State the number of lines in the following data that include the word "pink", with no other text.

(DATA FOR THE TASK)

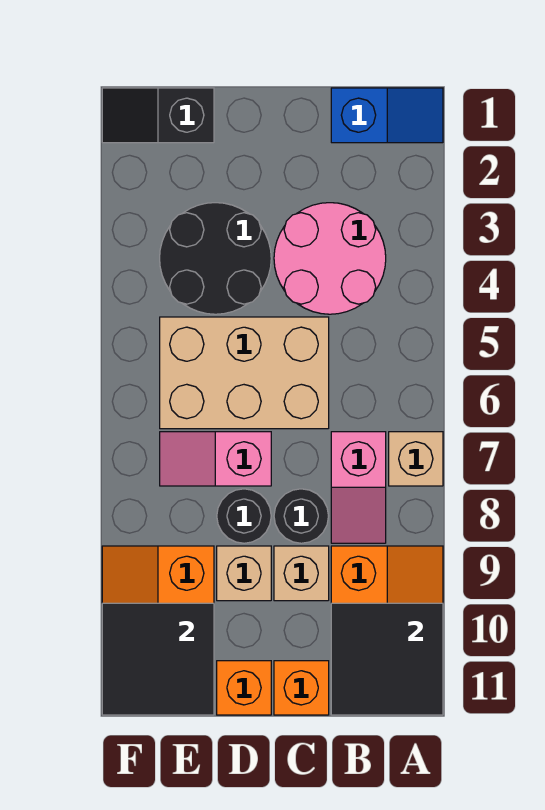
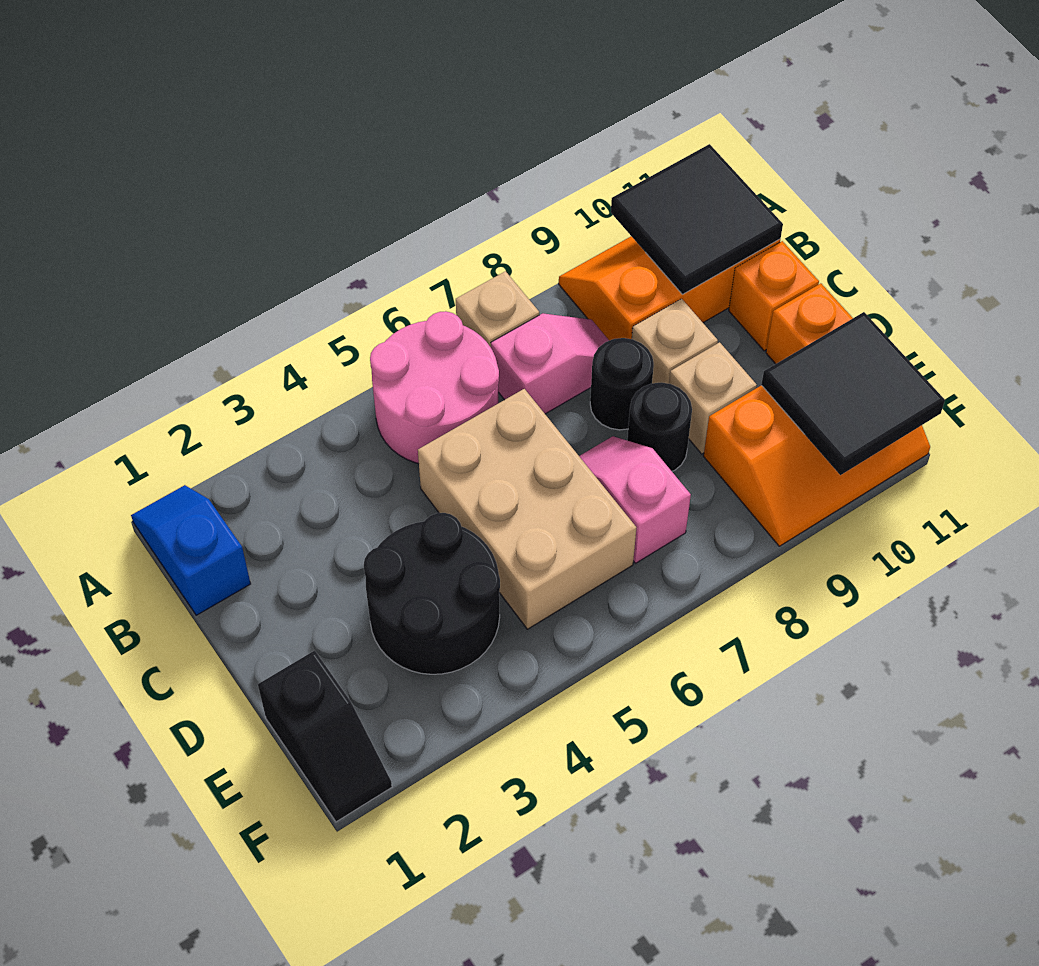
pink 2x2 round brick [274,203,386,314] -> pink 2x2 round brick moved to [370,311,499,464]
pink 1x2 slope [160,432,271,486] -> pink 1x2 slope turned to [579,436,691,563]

(End DATA FOR THE TASK)
(DATA FOR THE TASK)

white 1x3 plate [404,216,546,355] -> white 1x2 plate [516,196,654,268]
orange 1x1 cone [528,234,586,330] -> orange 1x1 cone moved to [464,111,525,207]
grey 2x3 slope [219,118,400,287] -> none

(End DATA FOR THE TASK)

→ ANSWER TO THE PROBLEM: 2